*** Opening of Supplied material ***
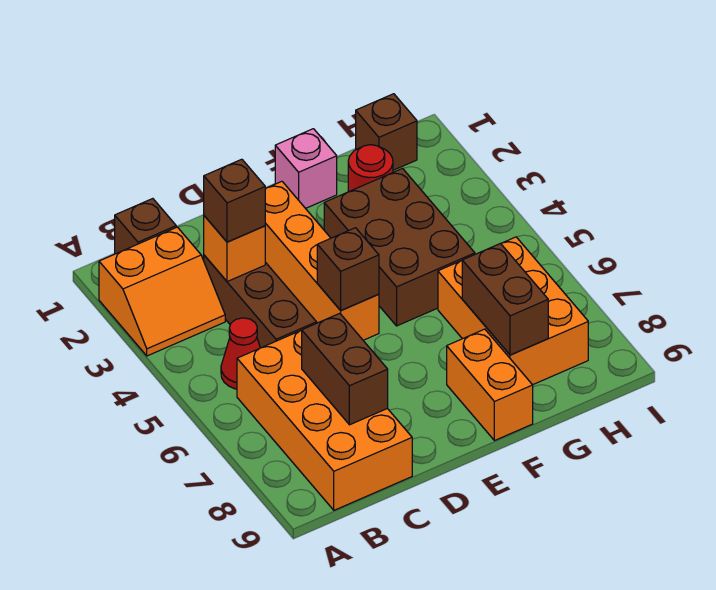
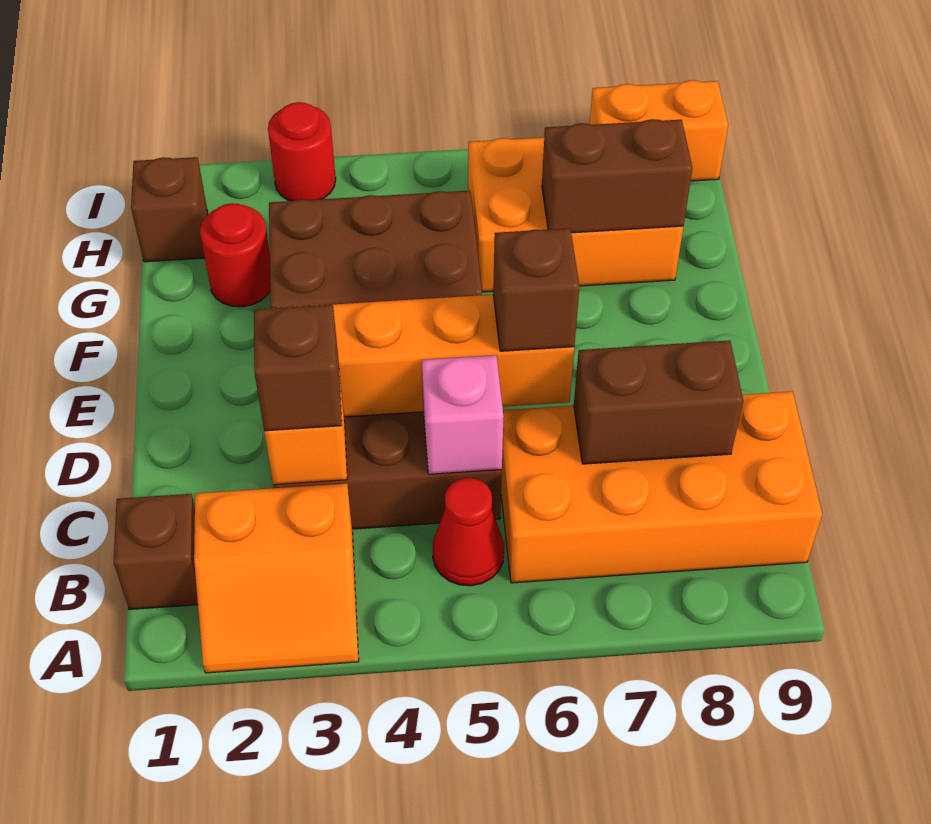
orange 2x2 slope [99,227,225,356] -> orange 2x2 slope turned to [194,483,359,673]
pink 1x1 brick [275,129,337,208] -> pink 1x1 brick moved to [422,355,504,474]
orange 1x2 brick [447,329,533,441] -> orange 1x2 brick moved to [590,80,728,181]
none -> red 1x1 round brick [268,102,336,201]

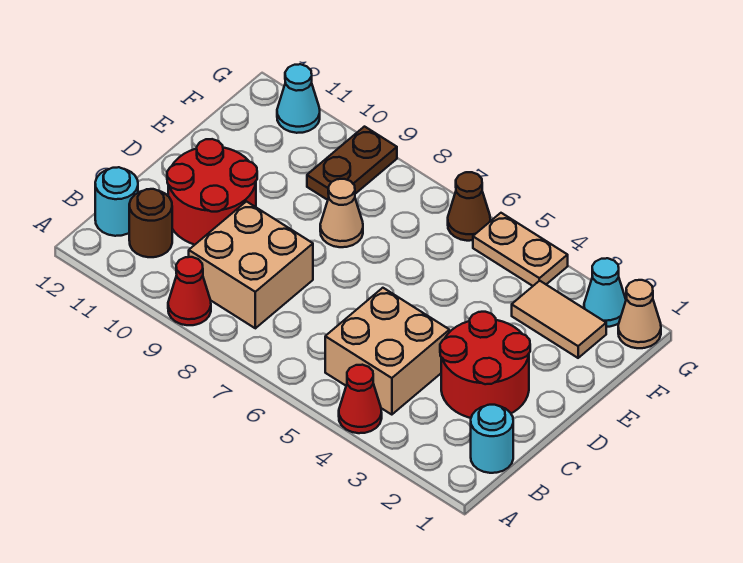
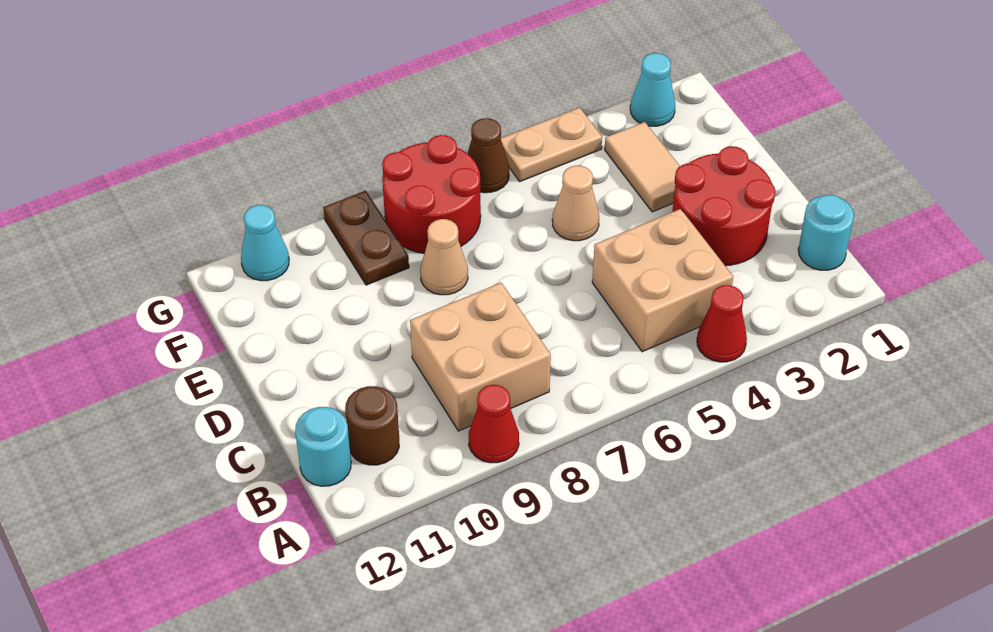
red 2x2 round brick [167,139,257,245] -> red 2x2 round brick moved to [382,135,481,253]
tan 1x2 tile [512,281,606,358] -> tan 1x2 tile turned to [605,122,680,212]
tan 1x1 cone [618,280,661,348] -> tan 1x1 cone moved to [552,166,599,241]

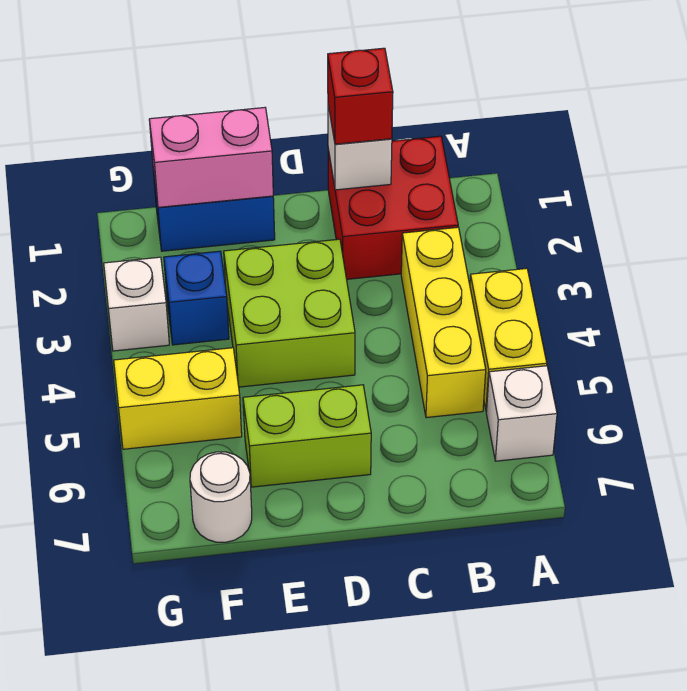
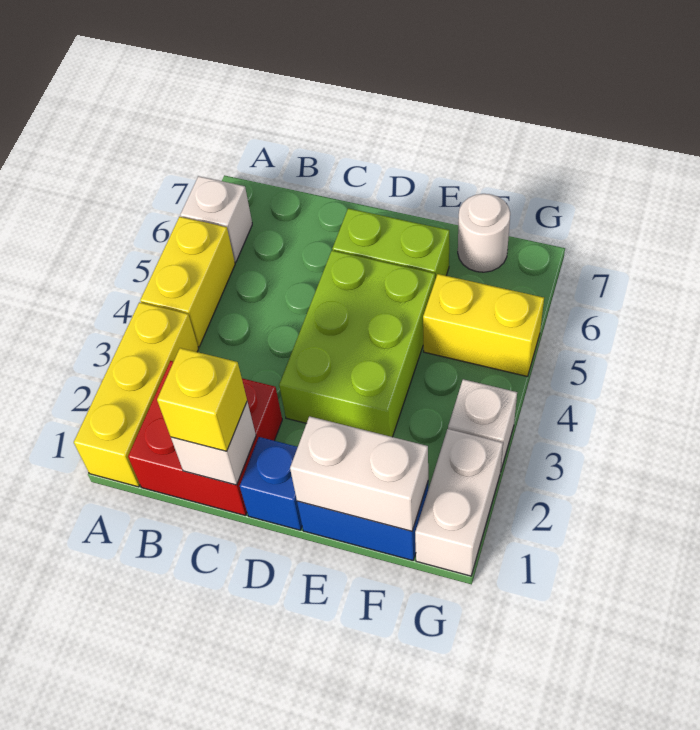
yellow 1x3 brick [401,227,486,418] -> yellow 1x3 brick moved to [74,302,198,487]
red 1x1 brick [328,48,393,144] -> yellow 1x1 brick [157,348,247,451]
lime 2x2 brick [224,239,355,387] -> lime 2x3 brick [279,250,435,437]
pink 1x2 brick [149,108,273,207] -> white 1x2 brick [290,416,428,531]
blue 1x1 brick [164,251,229,345] -> blue 1x1 brick moved to [240,437,302,530]
none -> white 1x2 brick [415,429,503,576]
*** Close of Supplied material ***
**What is expected:**
In the entries above, take the line containing "lime 2x2 brick" and each later line through the last, and repeat them exactly. Output nothing else.

**Solution to this task:**
lime 2x2 brick [224,239,355,387] -> lime 2x3 brick [279,250,435,437]
pink 1x2 brick [149,108,273,207] -> white 1x2 brick [290,416,428,531]
blue 1x1 brick [164,251,229,345] -> blue 1x1 brick moved to [240,437,302,530]
none -> white 1x2 brick [415,429,503,576]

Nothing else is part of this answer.